Segment Open
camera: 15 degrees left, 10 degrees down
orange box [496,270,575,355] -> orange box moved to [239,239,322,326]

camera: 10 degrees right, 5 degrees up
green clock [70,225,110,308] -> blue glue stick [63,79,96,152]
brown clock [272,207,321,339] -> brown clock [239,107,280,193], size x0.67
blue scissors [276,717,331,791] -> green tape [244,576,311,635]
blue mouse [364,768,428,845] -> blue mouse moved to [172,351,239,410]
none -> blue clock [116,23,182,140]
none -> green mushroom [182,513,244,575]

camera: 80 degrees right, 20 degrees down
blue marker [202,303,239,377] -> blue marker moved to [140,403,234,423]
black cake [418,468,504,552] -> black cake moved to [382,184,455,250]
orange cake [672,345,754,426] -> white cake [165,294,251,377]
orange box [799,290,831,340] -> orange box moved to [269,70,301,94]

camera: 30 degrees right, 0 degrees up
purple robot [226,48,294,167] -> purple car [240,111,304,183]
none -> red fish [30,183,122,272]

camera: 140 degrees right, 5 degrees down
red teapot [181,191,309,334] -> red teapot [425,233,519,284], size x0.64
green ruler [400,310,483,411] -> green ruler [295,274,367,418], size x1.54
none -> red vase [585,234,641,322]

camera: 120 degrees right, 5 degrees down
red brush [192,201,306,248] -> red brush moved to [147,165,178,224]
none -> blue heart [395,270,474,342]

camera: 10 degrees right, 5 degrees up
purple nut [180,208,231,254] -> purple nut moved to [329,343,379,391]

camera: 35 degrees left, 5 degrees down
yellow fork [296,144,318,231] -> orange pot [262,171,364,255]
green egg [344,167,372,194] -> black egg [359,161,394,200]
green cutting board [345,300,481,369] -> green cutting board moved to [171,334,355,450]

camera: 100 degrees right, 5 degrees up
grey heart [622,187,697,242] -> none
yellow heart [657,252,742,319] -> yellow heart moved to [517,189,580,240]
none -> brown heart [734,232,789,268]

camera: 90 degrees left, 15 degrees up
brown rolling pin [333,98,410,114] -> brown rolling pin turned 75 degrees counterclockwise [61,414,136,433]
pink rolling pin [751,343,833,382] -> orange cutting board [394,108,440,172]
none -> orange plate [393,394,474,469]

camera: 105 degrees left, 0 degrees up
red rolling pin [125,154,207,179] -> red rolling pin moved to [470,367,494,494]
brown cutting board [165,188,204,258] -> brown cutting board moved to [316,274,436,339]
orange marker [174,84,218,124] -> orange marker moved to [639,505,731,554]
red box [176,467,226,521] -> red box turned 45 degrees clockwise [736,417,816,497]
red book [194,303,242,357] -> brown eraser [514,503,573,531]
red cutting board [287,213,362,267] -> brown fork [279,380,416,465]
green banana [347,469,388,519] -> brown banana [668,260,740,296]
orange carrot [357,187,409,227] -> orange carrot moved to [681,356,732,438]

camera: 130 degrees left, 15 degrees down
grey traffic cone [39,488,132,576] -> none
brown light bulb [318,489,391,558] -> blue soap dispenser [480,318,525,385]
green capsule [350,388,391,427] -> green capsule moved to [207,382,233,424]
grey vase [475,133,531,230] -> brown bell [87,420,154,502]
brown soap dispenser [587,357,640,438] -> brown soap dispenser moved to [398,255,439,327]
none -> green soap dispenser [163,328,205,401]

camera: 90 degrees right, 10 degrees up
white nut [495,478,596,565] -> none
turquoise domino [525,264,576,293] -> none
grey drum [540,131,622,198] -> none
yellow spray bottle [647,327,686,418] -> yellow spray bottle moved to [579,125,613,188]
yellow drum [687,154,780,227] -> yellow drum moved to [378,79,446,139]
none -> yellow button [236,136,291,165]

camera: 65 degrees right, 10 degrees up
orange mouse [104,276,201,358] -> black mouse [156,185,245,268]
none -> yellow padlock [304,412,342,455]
Segment Closed
Task: From the records above, print only the lines between the one holding "blue mouse [364,768,428,845]" and the one holding "camera: 90 degrees left, 15 degrees up", inclusive, exactly as they stand.

Response for this exercise:
blue mouse [364,768,428,845] -> blue mouse moved to [172,351,239,410]
none -> blue clock [116,23,182,140]
none -> green mushroom [182,513,244,575]

camera: 80 degrees right, 20 degrees down
blue marker [202,303,239,377] -> blue marker moved to [140,403,234,423]
black cake [418,468,504,552] -> black cake moved to [382,184,455,250]
orange cake [672,345,754,426] -> white cake [165,294,251,377]
orange box [799,290,831,340] -> orange box moved to [269,70,301,94]

camera: 30 degrees right, 0 degrees up
purple robot [226,48,294,167] -> purple car [240,111,304,183]
none -> red fish [30,183,122,272]

camera: 140 degrees right, 5 degrees down
red teapot [181,191,309,334] -> red teapot [425,233,519,284], size x0.64
green ruler [400,310,483,411] -> green ruler [295,274,367,418], size x1.54
none -> red vase [585,234,641,322]

camera: 120 degrees right, 5 degrees down
red brush [192,201,306,248] -> red brush moved to [147,165,178,224]
none -> blue heart [395,270,474,342]

camera: 10 degrees right, 5 degrees up
purple nut [180,208,231,254] -> purple nut moved to [329,343,379,391]

camera: 35 degrees left, 5 degrees down
yellow fork [296,144,318,231] -> orange pot [262,171,364,255]
green egg [344,167,372,194] -> black egg [359,161,394,200]
green cutting board [345,300,481,369] -> green cutting board moved to [171,334,355,450]

camera: 100 degrees right, 5 degrees up
grey heart [622,187,697,242] -> none
yellow heart [657,252,742,319] -> yellow heart moved to [517,189,580,240]
none -> brown heart [734,232,789,268]

camera: 90 degrees left, 15 degrees up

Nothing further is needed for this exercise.